= Beginning of Section =
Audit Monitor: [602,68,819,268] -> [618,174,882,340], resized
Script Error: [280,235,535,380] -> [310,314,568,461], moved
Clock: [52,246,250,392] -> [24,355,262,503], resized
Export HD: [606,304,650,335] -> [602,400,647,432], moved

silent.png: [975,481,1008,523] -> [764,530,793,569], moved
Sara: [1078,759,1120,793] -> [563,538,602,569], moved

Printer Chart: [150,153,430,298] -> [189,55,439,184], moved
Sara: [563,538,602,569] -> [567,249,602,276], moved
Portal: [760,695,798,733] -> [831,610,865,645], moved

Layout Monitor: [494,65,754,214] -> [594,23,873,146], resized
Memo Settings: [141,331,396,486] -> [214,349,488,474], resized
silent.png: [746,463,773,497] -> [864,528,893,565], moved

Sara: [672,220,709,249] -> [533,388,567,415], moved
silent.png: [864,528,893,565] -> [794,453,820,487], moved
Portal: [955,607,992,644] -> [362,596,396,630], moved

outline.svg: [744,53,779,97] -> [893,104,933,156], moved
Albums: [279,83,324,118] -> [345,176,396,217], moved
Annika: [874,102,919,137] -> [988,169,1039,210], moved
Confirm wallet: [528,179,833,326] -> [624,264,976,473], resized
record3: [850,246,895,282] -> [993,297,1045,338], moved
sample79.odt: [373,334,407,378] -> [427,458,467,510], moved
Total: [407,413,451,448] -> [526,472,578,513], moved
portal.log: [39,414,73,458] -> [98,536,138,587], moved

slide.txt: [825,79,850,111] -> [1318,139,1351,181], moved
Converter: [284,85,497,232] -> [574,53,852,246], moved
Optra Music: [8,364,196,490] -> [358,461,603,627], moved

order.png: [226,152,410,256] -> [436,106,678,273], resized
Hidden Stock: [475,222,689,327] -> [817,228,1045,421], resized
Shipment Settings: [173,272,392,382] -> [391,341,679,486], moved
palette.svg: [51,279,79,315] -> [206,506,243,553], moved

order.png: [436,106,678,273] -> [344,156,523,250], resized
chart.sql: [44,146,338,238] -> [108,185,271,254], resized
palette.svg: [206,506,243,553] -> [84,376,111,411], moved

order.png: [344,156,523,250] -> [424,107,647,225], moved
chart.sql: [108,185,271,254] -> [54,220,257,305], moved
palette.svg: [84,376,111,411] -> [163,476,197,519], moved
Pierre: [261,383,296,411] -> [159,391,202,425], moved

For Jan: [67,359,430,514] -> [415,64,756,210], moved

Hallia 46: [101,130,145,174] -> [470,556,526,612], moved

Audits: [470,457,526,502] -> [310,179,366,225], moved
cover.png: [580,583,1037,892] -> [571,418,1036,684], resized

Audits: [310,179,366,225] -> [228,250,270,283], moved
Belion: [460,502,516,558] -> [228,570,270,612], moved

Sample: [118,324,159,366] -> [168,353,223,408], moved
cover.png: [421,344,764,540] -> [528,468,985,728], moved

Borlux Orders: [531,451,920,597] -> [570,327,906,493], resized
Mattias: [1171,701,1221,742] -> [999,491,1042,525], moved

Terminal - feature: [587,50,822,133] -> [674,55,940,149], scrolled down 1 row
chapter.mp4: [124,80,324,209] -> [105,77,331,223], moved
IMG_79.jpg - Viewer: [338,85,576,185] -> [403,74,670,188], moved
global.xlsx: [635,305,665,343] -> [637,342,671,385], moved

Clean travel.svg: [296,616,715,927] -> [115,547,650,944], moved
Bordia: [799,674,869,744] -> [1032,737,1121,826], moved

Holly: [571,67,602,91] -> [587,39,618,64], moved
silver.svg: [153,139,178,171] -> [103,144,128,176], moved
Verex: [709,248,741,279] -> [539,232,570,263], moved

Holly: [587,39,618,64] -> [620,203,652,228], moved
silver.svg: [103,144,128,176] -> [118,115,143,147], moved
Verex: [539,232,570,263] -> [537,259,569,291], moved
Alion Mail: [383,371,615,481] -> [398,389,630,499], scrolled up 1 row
= End of Section =
*WHAT THE TASK REQUIRES*: Write down again, exactly as given, only the lines above that fall from the line with "chapter.mp4: [124,80,324,209] ->" to the line with "Verex: [539,232,570,263] ->", inclusive.

*COMPLETED EXERCISE*:
chapter.mp4: [124,80,324,209] -> [105,77,331,223], moved
IMG_79.jpg - Viewer: [338,85,576,185] -> [403,74,670,188], moved
global.xlsx: [635,305,665,343] -> [637,342,671,385], moved

Clean travel.svg: [296,616,715,927] -> [115,547,650,944], moved
Bordia: [799,674,869,744] -> [1032,737,1121,826], moved

Holly: [571,67,602,91] -> [587,39,618,64], moved
silver.svg: [153,139,178,171] -> [103,144,128,176], moved
Verex: [709,248,741,279] -> [539,232,570,263], moved

Holly: [587,39,618,64] -> [620,203,652,228], moved
silver.svg: [103,144,128,176] -> [118,115,143,147], moved
Verex: [539,232,570,263] -> [537,259,569,291], moved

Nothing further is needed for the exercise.